[EXERCISE DATA — start]

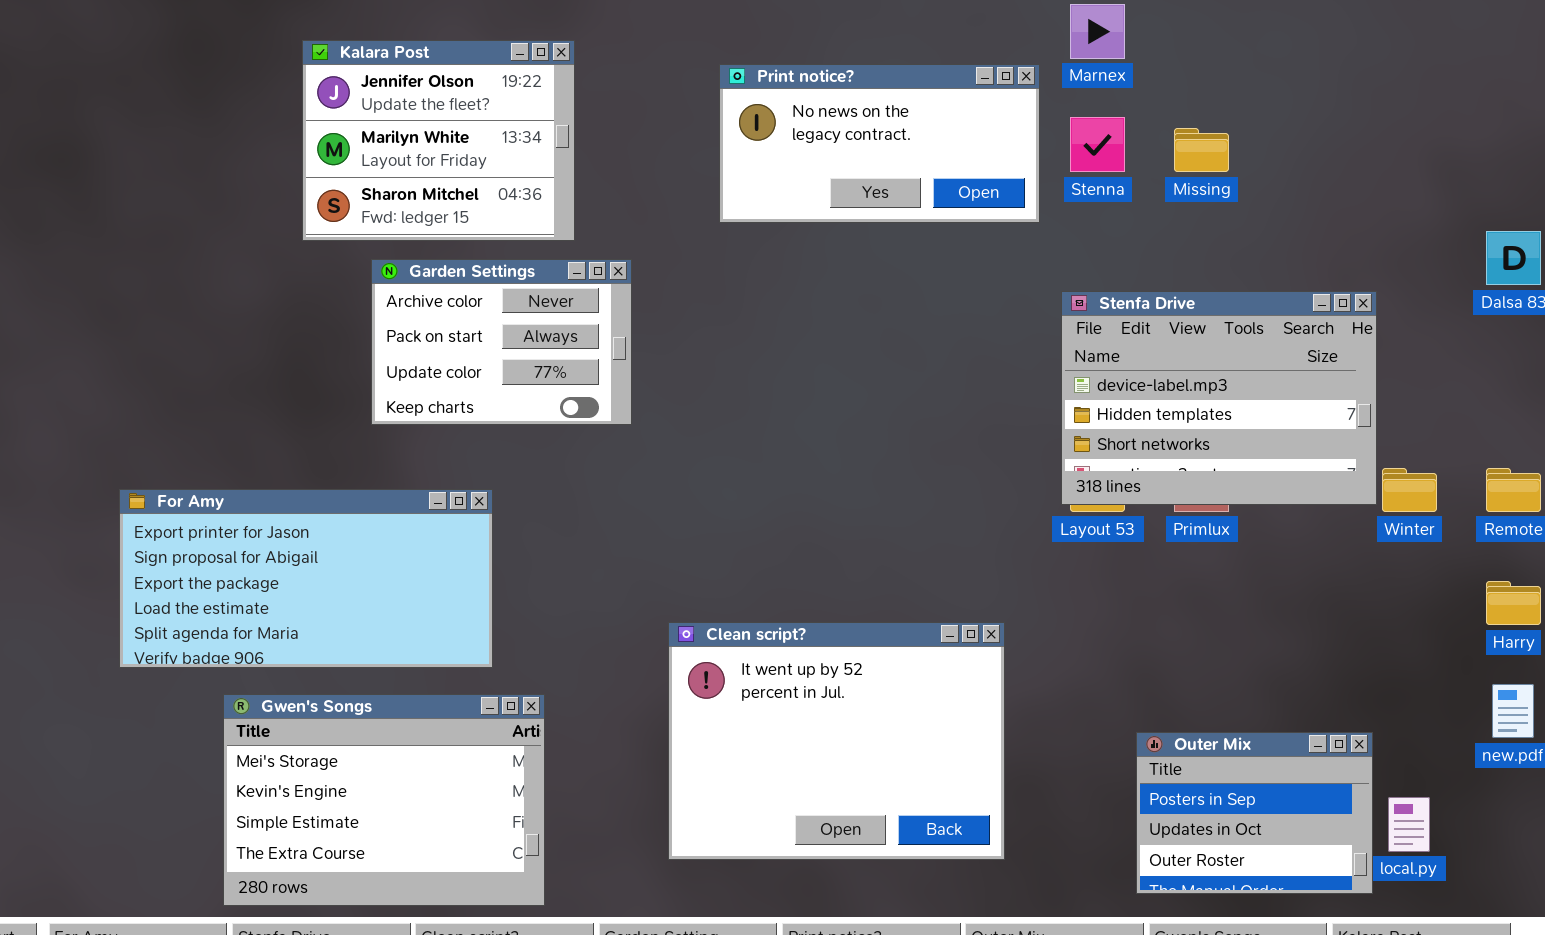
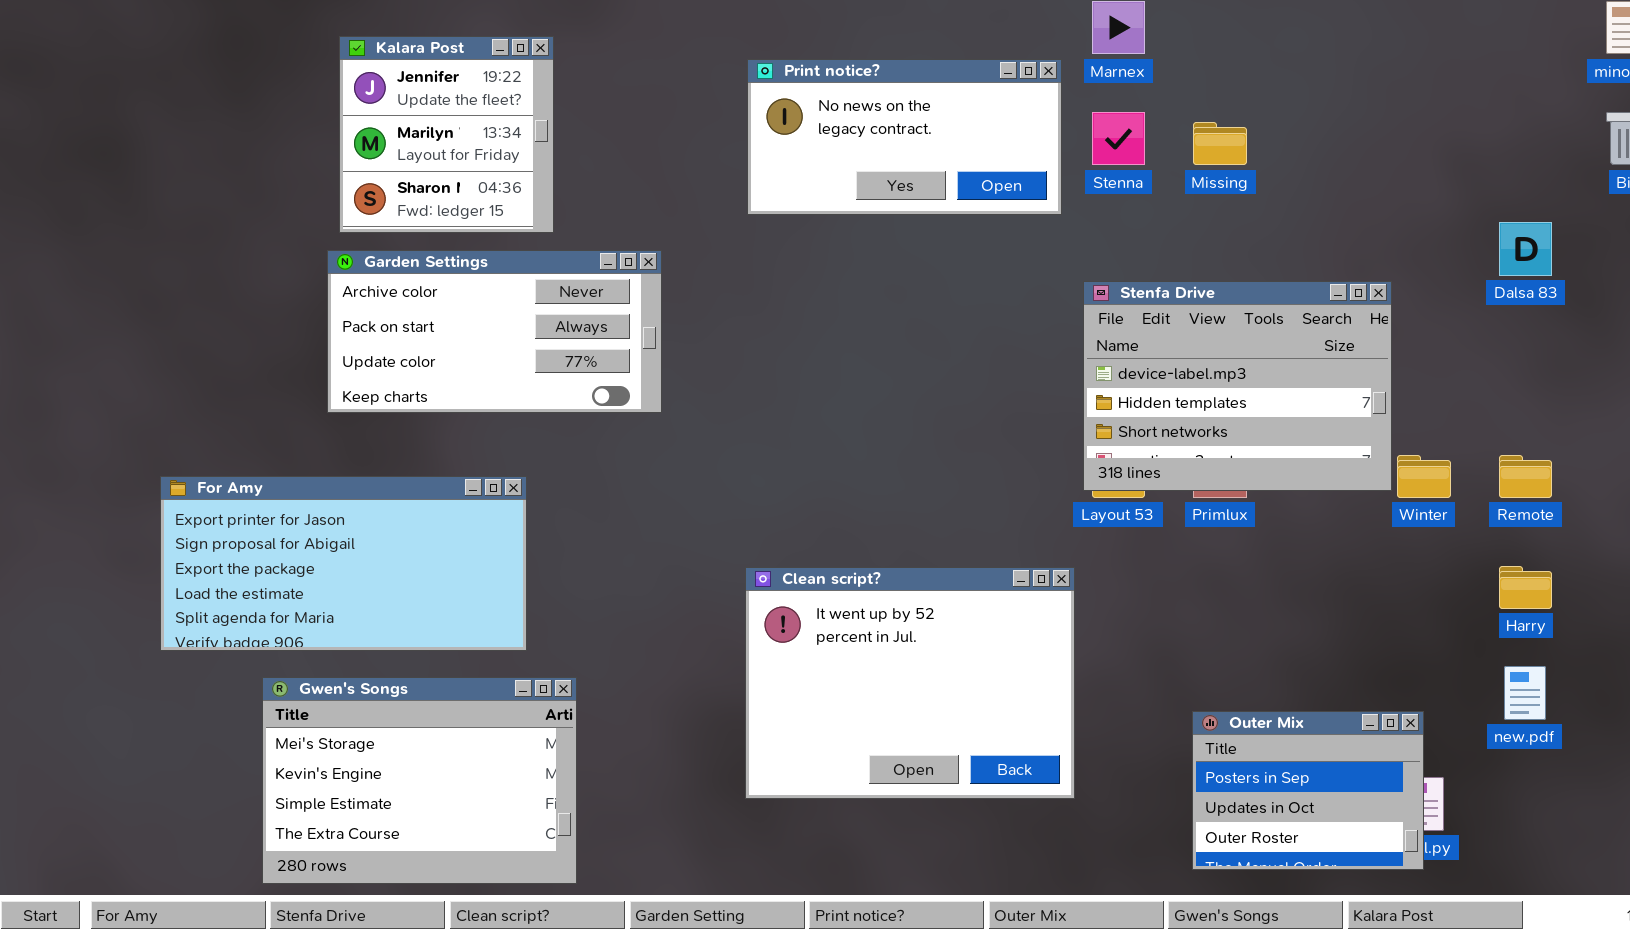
Kalara Post: [302,40,575,241] -> [339,36,554,233], resized
Garden Settings: [371,259,632,425] -> [327,250,662,413], resized
Clean script?: [668,622,1005,860] -> [745,567,1075,799], moved
Outer Mix: [1136,732,1373,894] -> [1192,711,1424,870], moved

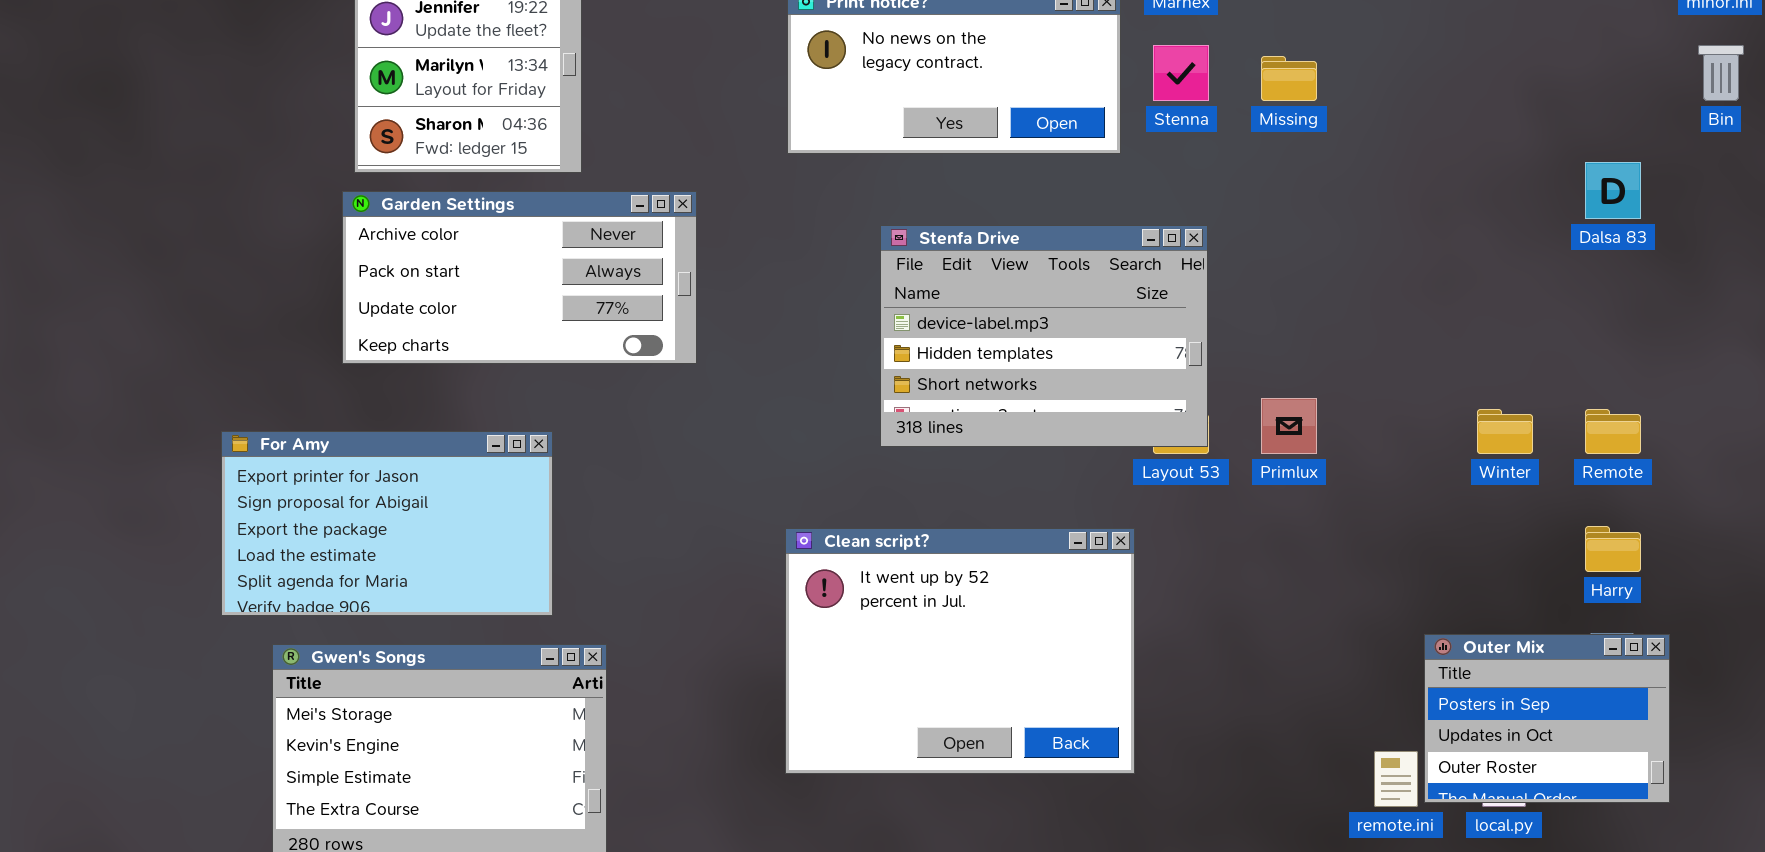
Stenfa Drive: [1083,281,1392,491] -> [880,225,1208,447], moved
For Amy: [160,476,527,651] -> [221,431,553,616], resized
Outer Mix: [1192,711,1424,870] -> [1424,634,1670,803], moved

[EXERCISE DATA — finish]

→ **ACTIVITY**
Print, exactly and only, the lines running from the one with "For Amy: [160,476,527,651]" to the end of the data above.

→ **ANSWER TO THE PROBLEM**
For Amy: [160,476,527,651] -> [221,431,553,616], resized
Outer Mix: [1192,711,1424,870] -> [1424,634,1670,803], moved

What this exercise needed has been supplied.